> [WHAT YOU ARE ASKED TO DO]: An exact copy of the data is required. No picture may appear in it.

> [STORED DATA]:
────────────────────

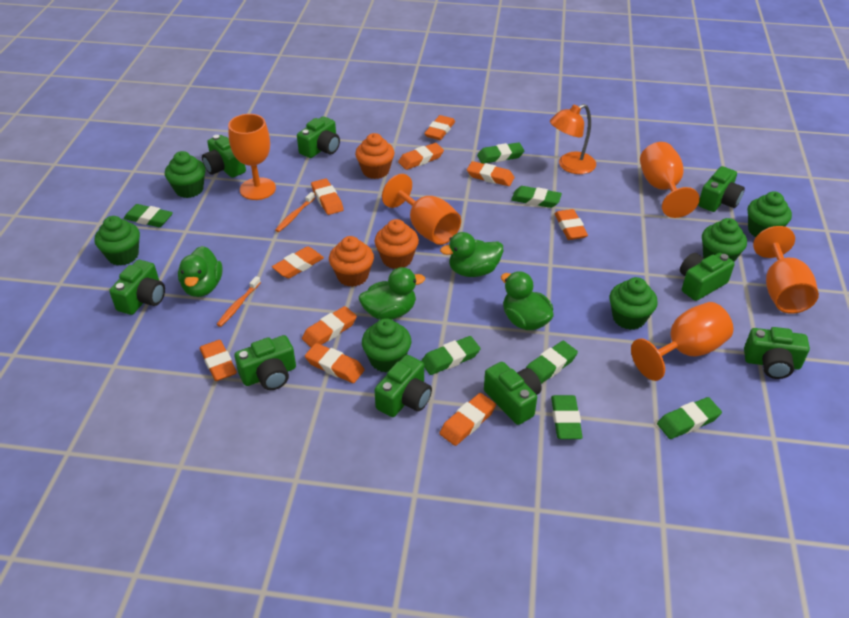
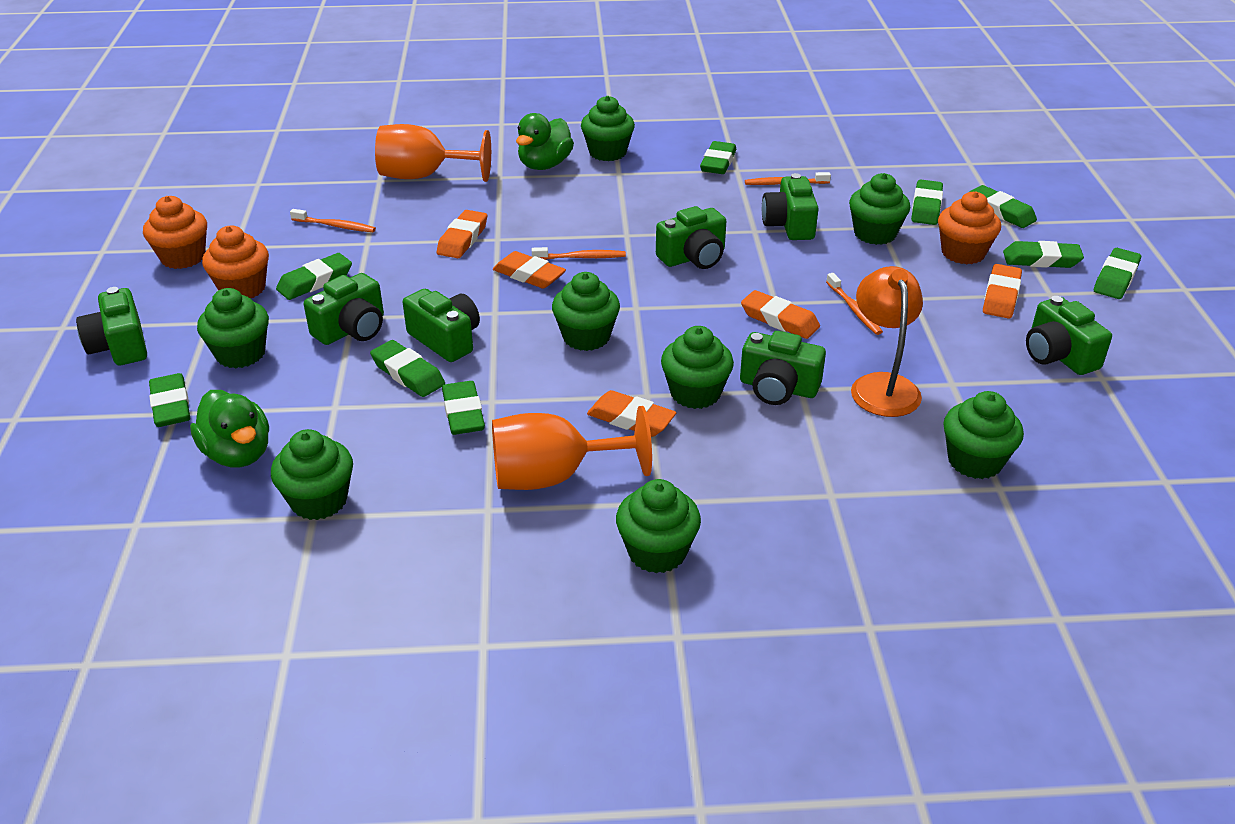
green camera: 9 -> 7
green cupcake: 6 -> 8
green duck: 4 -> 2
green eraser: 7 -> 9
orange eraser: 10 -> 5
orange goblet: 5 -> 2
orange toothbrush: 2 -> 4

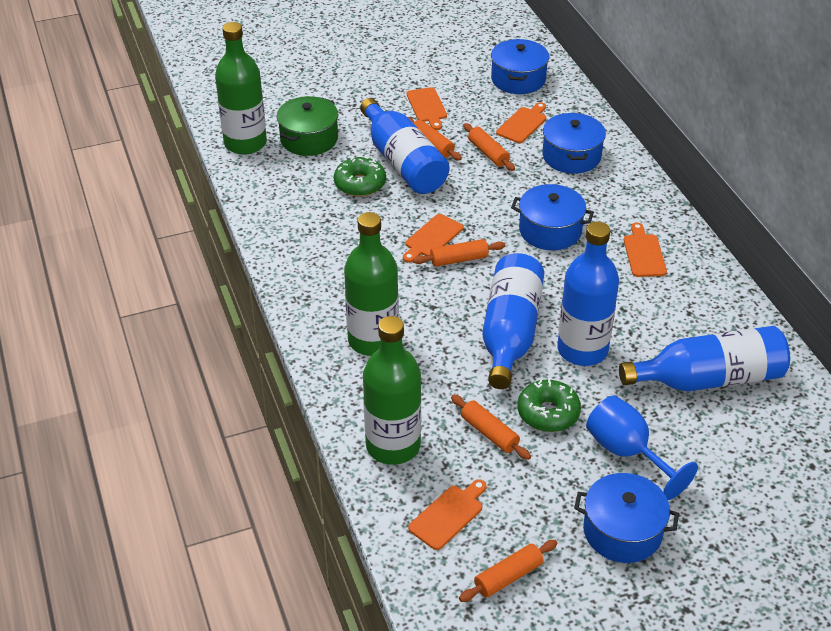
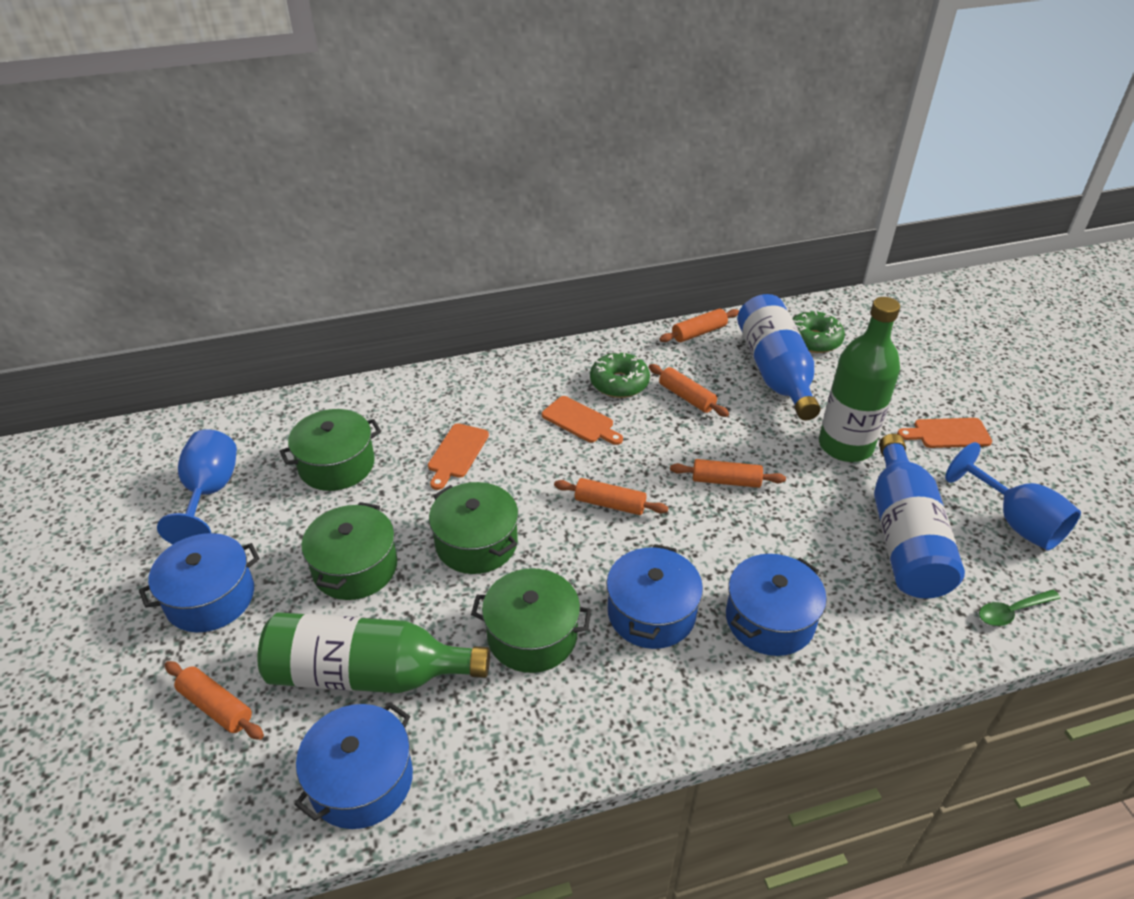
blue bottle: 4 -> 2
blue goblet: 1 -> 2
green bottle: 3 -> 2
green pot: 1 -> 4
green spoon: 0 -> 1
orange cutting board: 5 -> 3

────────────────────

> [OUTPUT]:
green camera: 9 -> 7
green cupcake: 6 -> 8
green duck: 4 -> 2
green eraser: 7 -> 9
orange eraser: 10 -> 5
orange goblet: 5 -> 2
orange toothbrush: 2 -> 4

blue bottle: 4 -> 2
blue goblet: 1 -> 2
green bottle: 3 -> 2
green pot: 1 -> 4
green spoon: 0 -> 1
orange cutting board: 5 -> 3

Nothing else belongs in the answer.